Your objective:
Look through the records and copy each line with the string "cone" in it.

Materials provided:

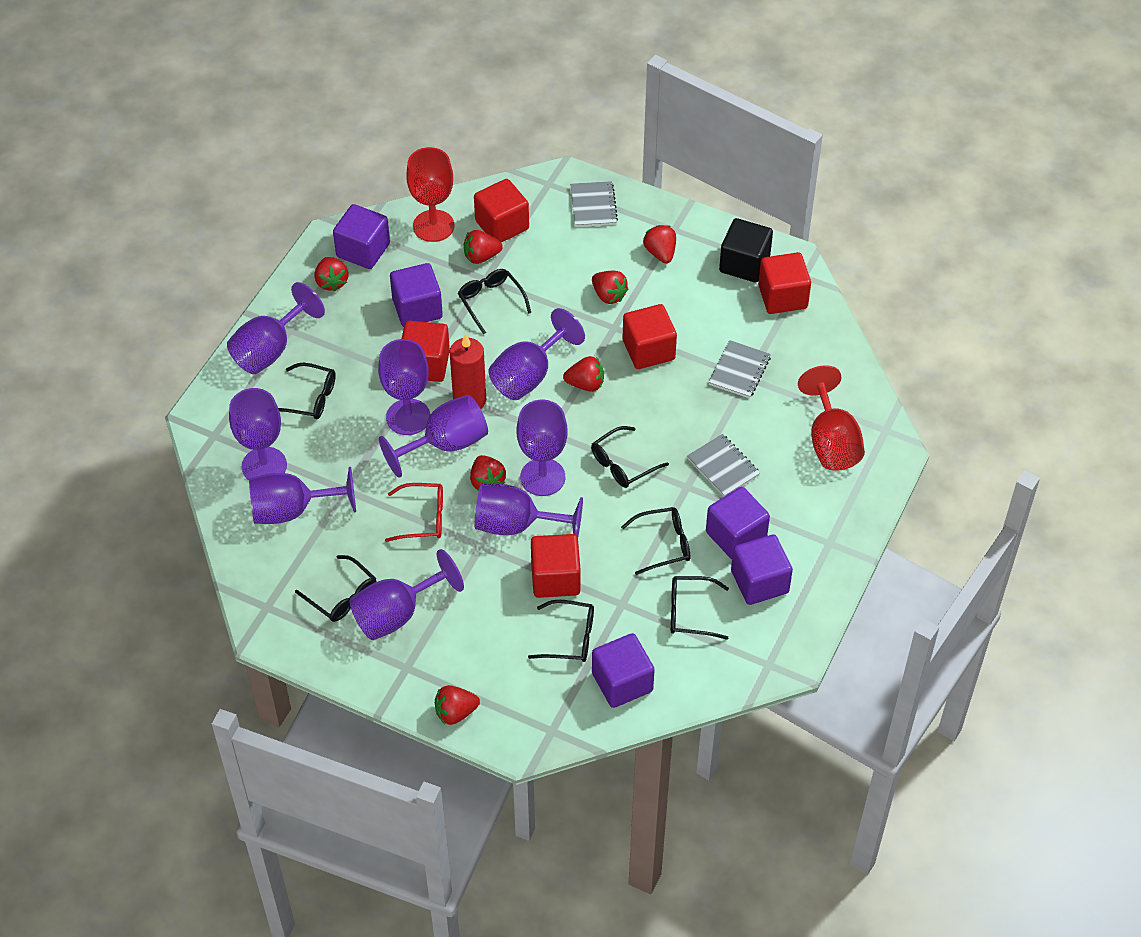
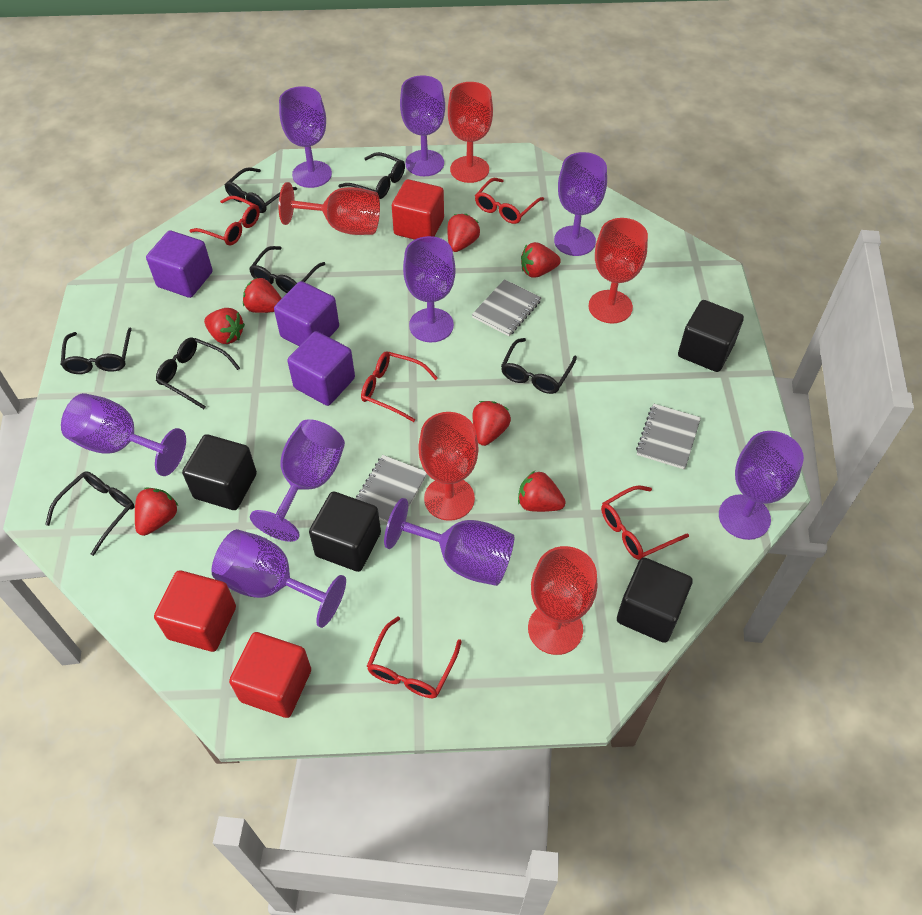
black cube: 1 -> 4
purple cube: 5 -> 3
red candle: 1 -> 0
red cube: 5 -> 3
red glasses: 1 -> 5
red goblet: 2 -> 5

...

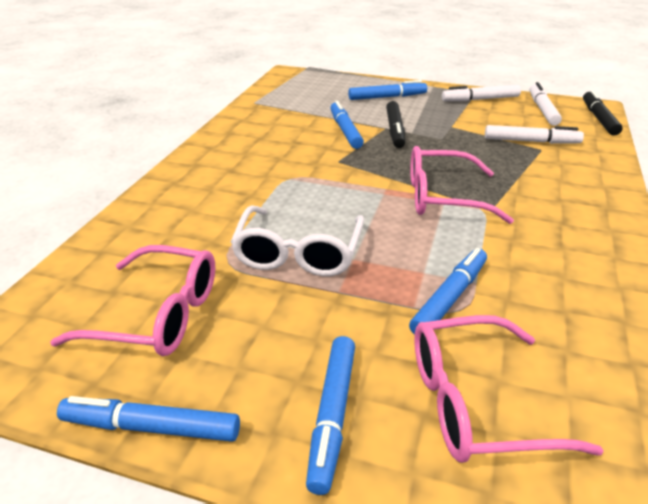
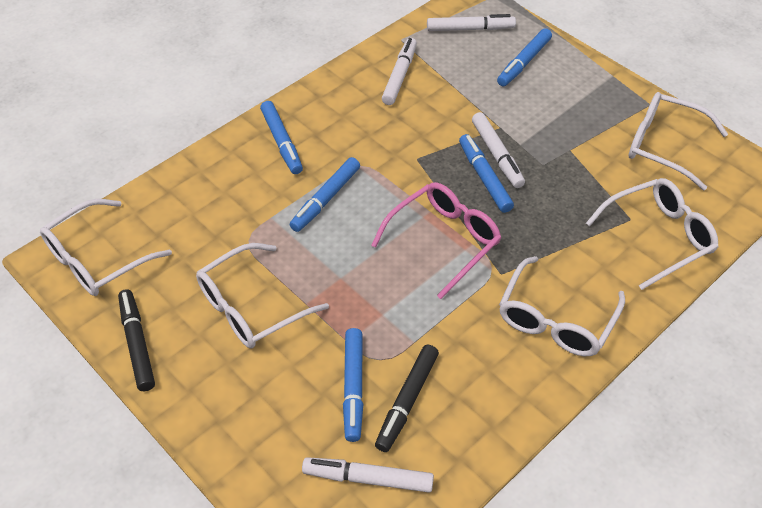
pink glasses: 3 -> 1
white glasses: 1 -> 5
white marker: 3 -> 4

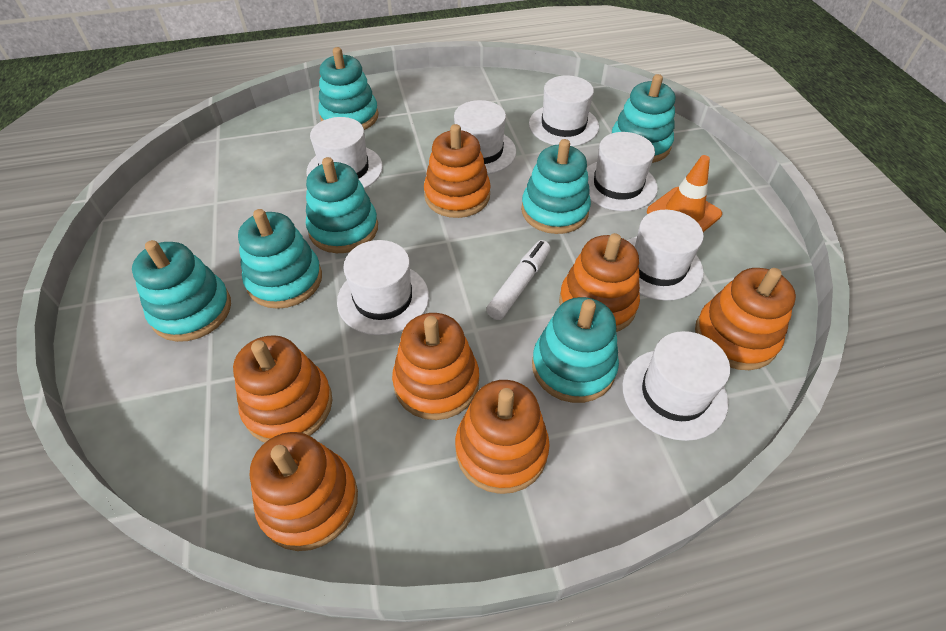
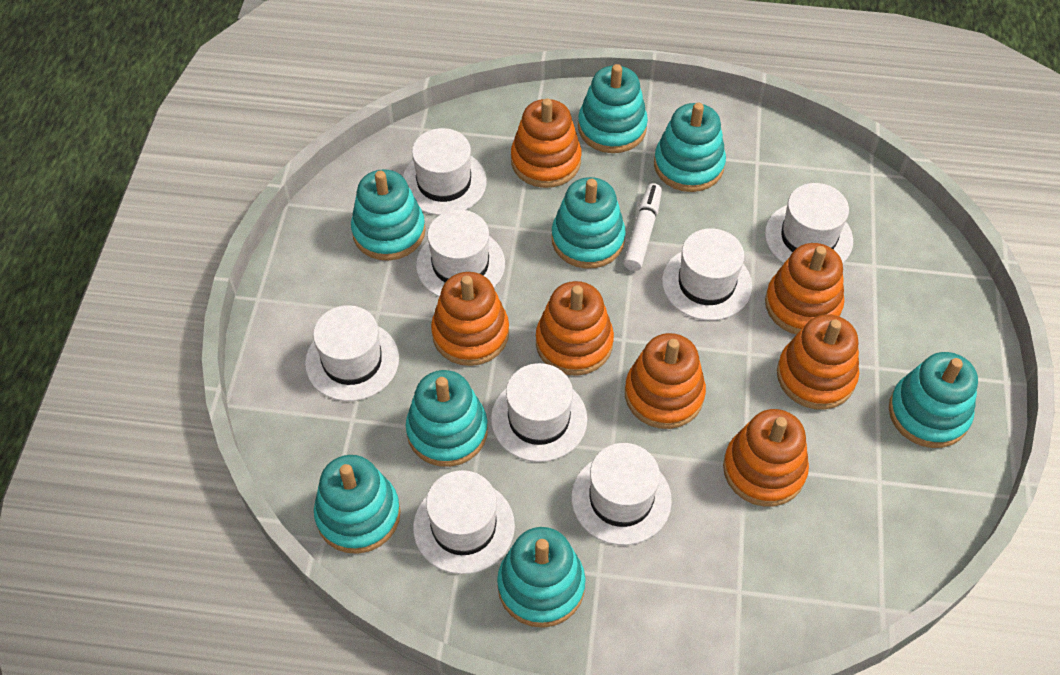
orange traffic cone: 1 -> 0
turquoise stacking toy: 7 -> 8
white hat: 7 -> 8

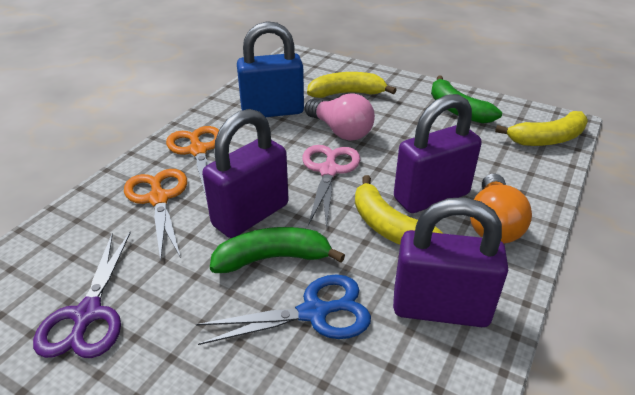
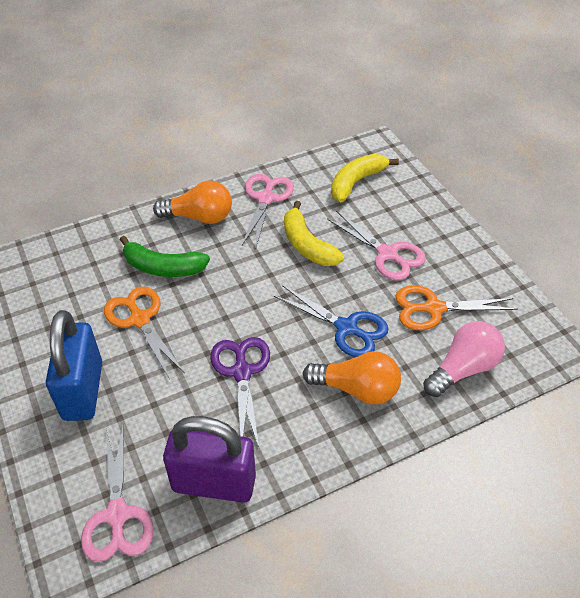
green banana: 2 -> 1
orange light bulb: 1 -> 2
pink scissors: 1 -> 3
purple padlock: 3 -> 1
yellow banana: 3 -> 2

==

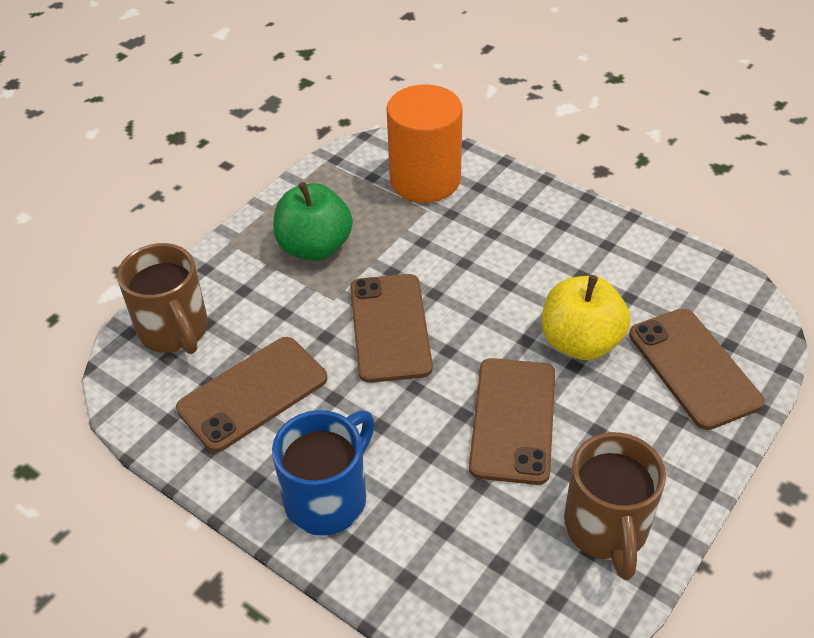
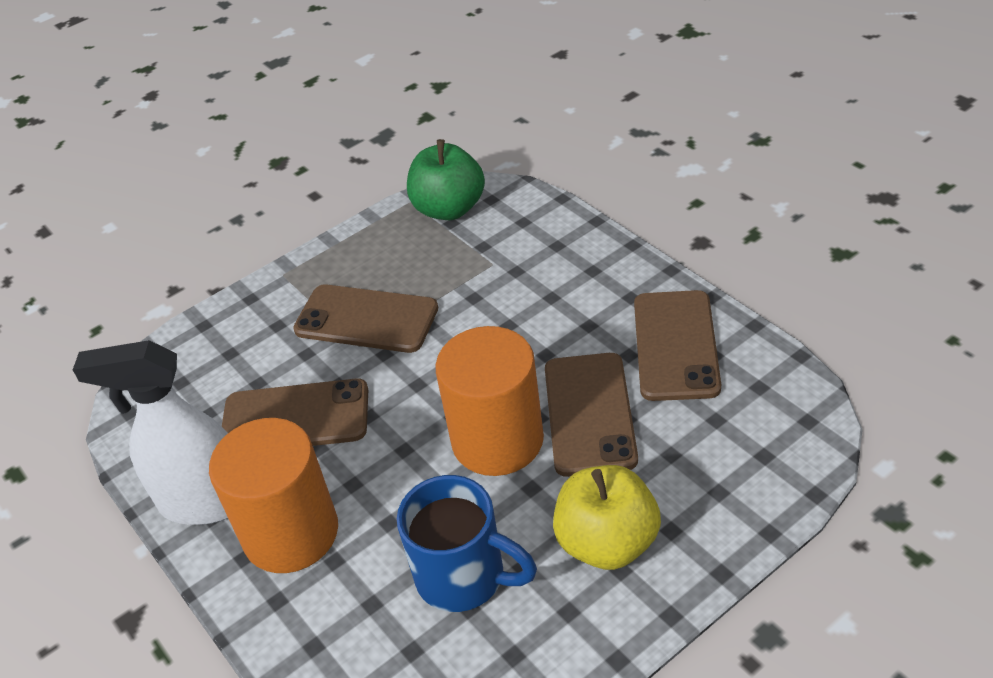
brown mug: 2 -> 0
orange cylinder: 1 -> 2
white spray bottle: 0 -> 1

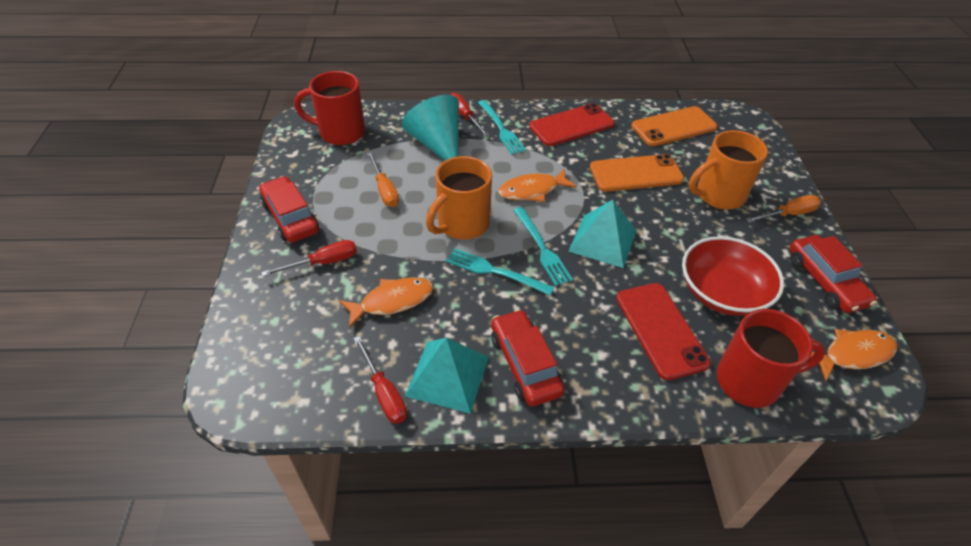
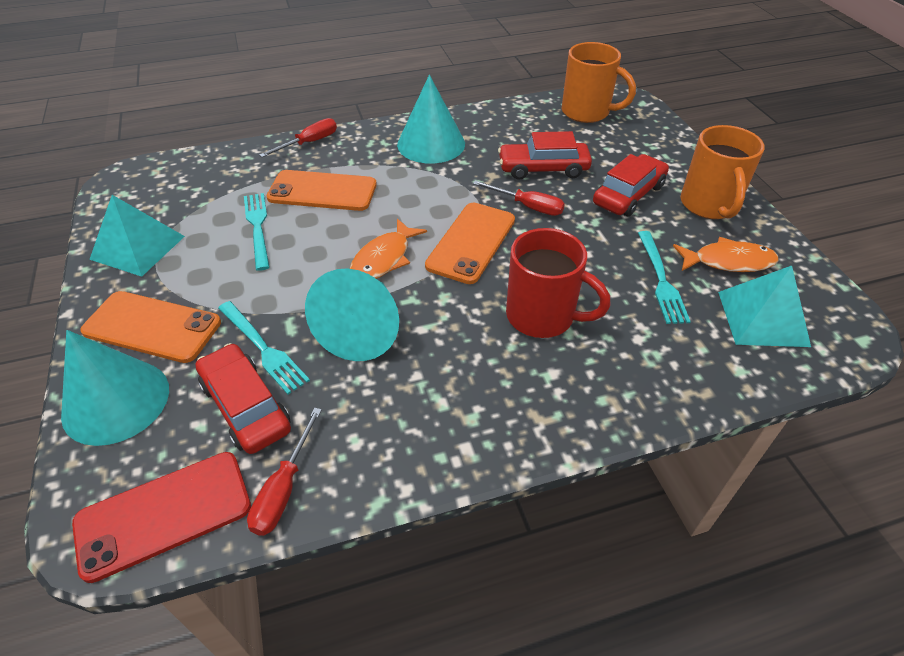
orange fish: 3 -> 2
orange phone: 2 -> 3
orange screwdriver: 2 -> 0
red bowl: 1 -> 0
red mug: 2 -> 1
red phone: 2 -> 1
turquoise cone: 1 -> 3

Answer to the exercise:
orange traffic cone: 1 -> 0
turquoise cone: 1 -> 3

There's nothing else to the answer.